■ About this task
Write out the lines below once more, exactly as they appear. Do not include pictures.

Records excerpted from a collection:
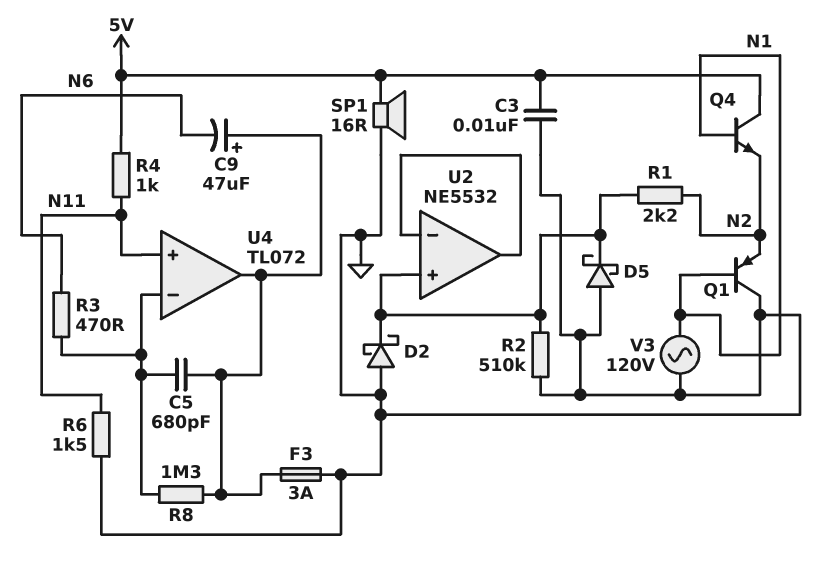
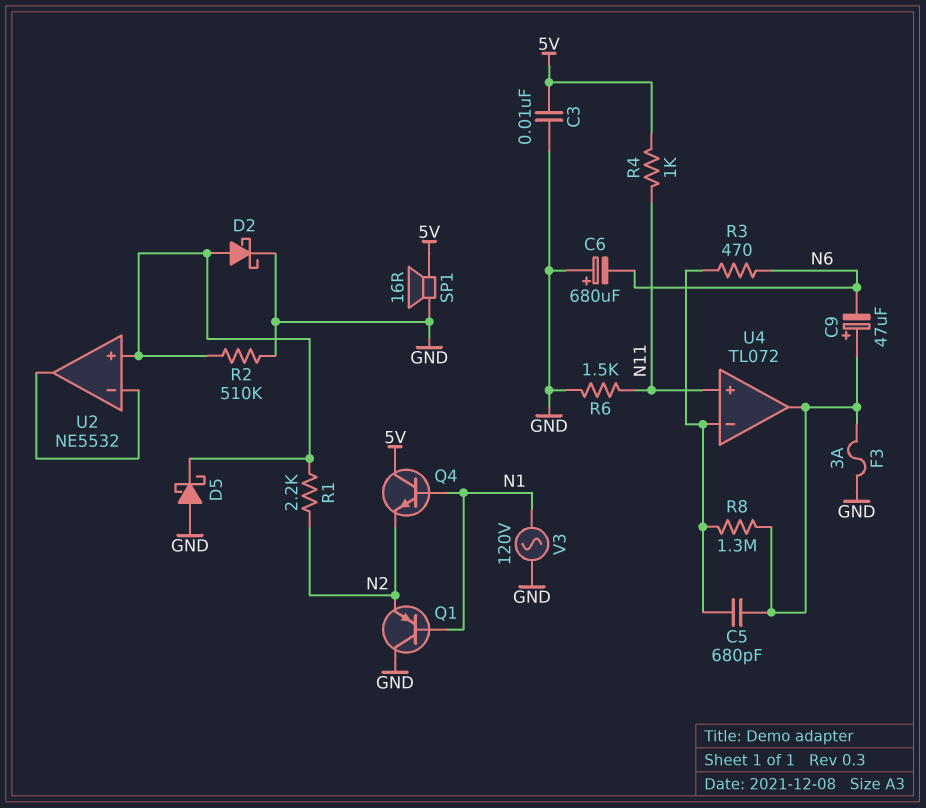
C6: none -> 680uF (plus GND, minus N6)
D2: schottky (A GND, K U2/in+) -> schottky (A U2/in+, K GND)

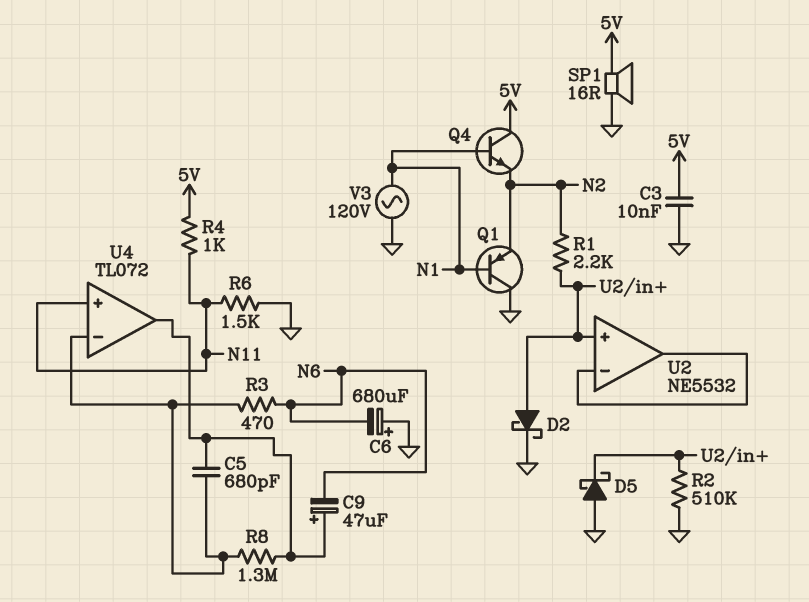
F3: 3A (GND, U4/out) -> none

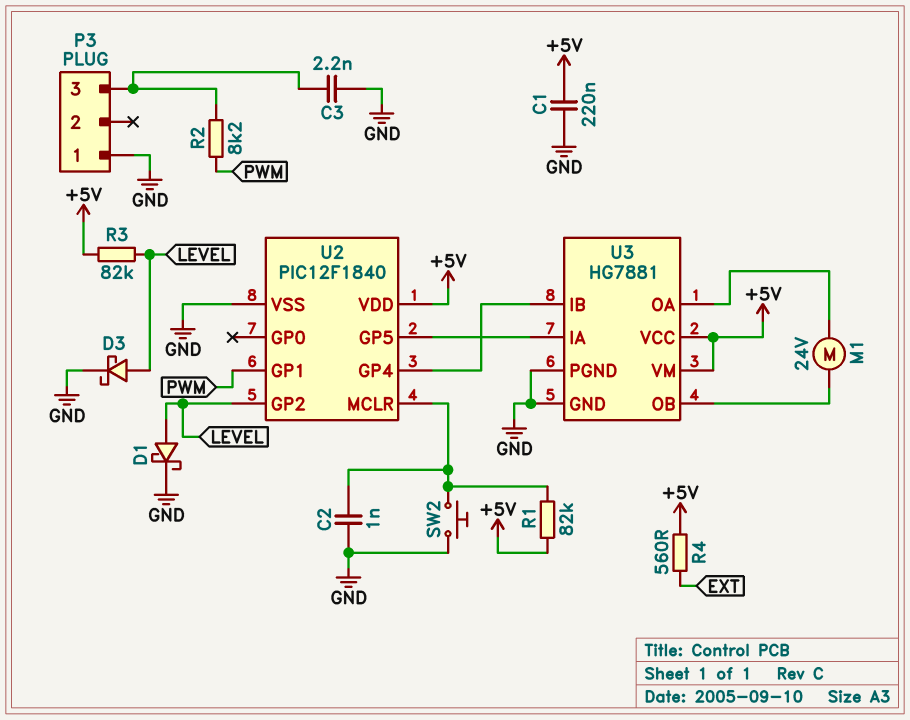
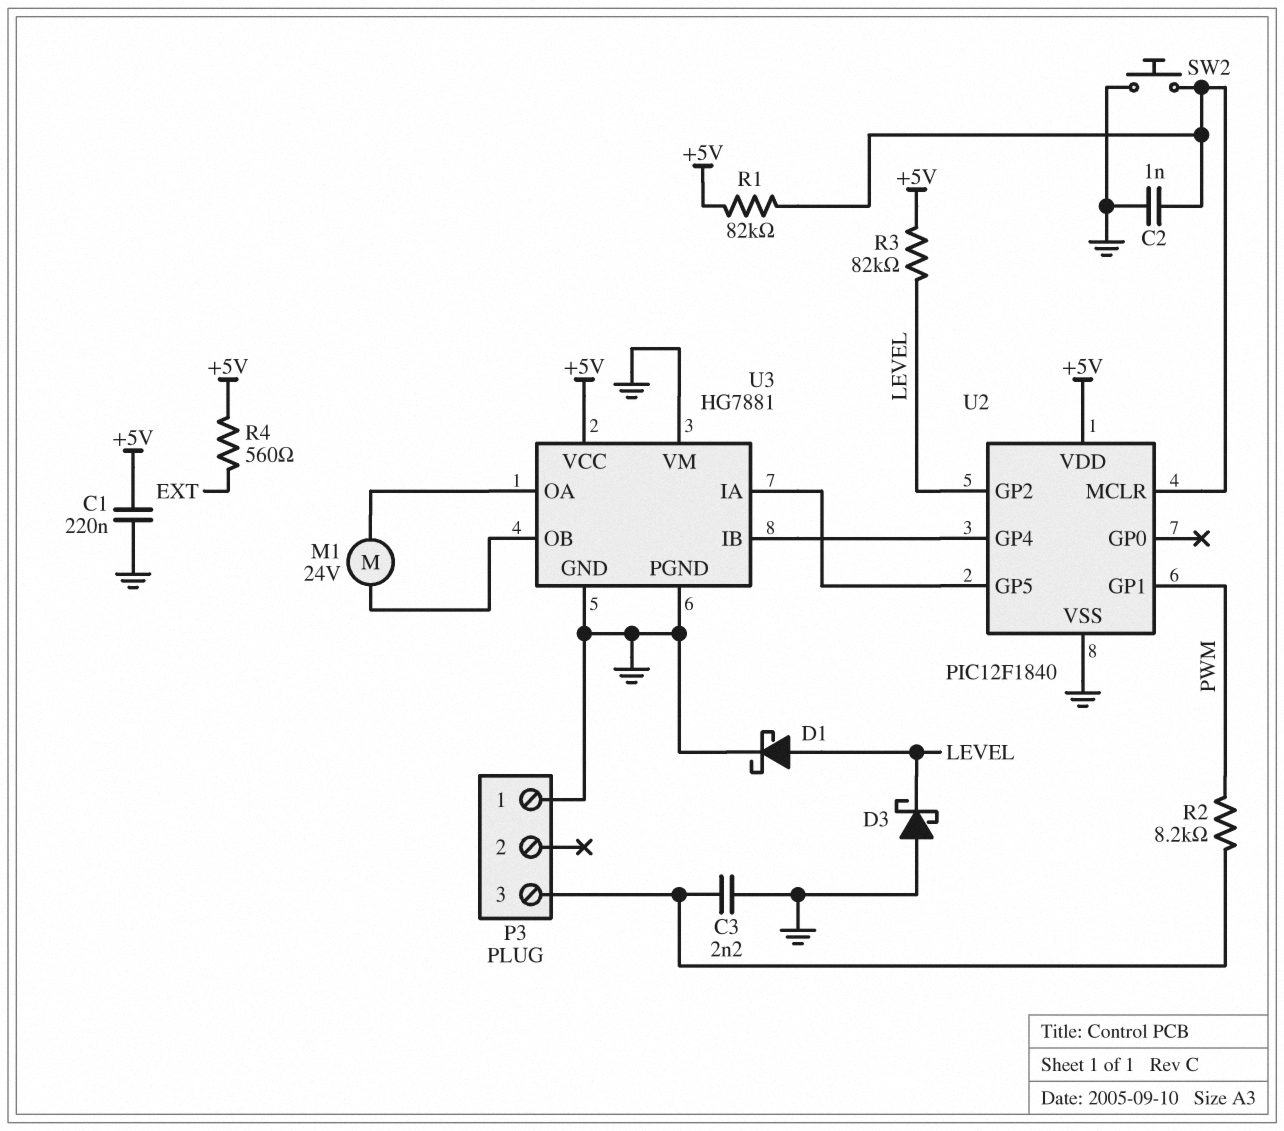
D3: schottky (A LEVEL, K GND) -> schottky (A GND, K LEVEL)
U3 pin VM: +5V -> GND

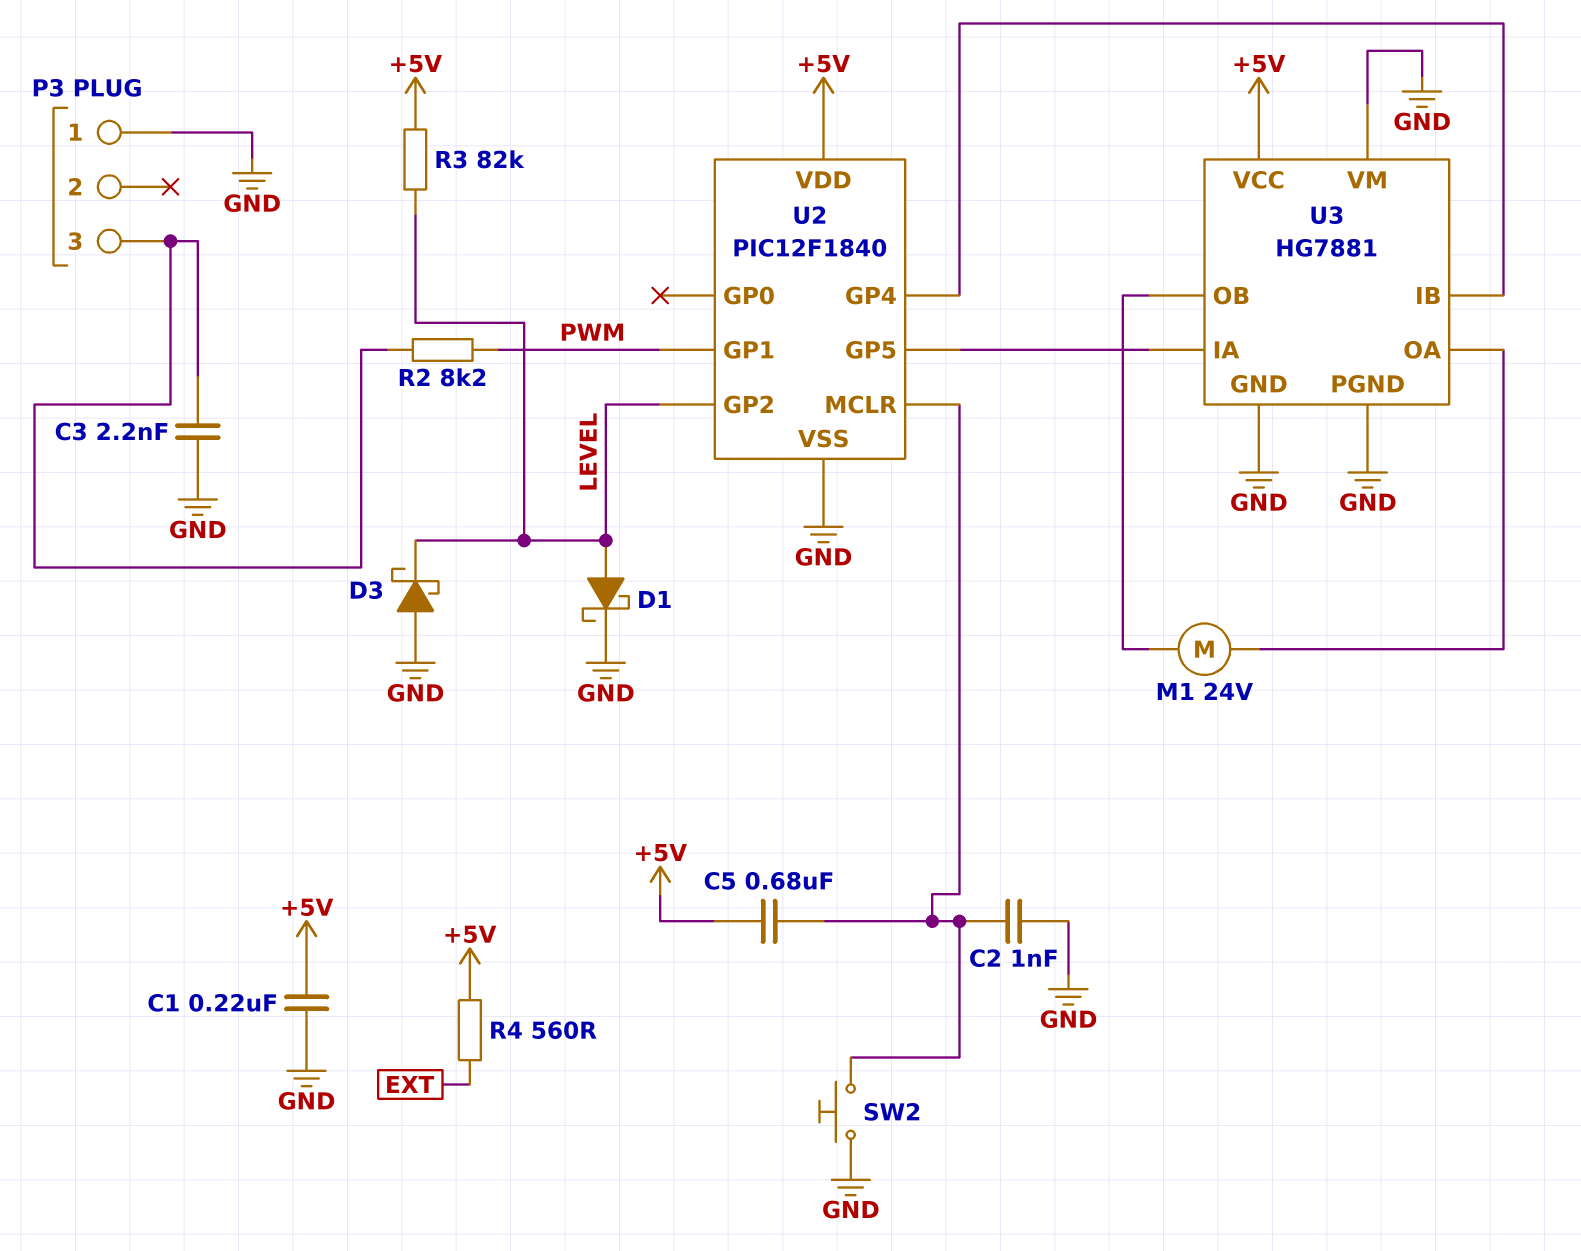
C5: none -> 680nF (+5V, U2/MCLR)
R1: 82k (+5V, U2/MCLR) -> none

■ Response box
C6: none -> 680uF (plus GND, minus N6)
D2: schottky (A GND, K U2/in+) -> schottky (A U2/in+, K GND)

F3: 3A (GND, U4/out) -> none

D3: schottky (A LEVEL, K GND) -> schottky (A GND, K LEVEL)
U3 pin VM: +5V -> GND

C5: none -> 680nF (+5V, U2/MCLR)
R1: 82k (+5V, U2/MCLR) -> none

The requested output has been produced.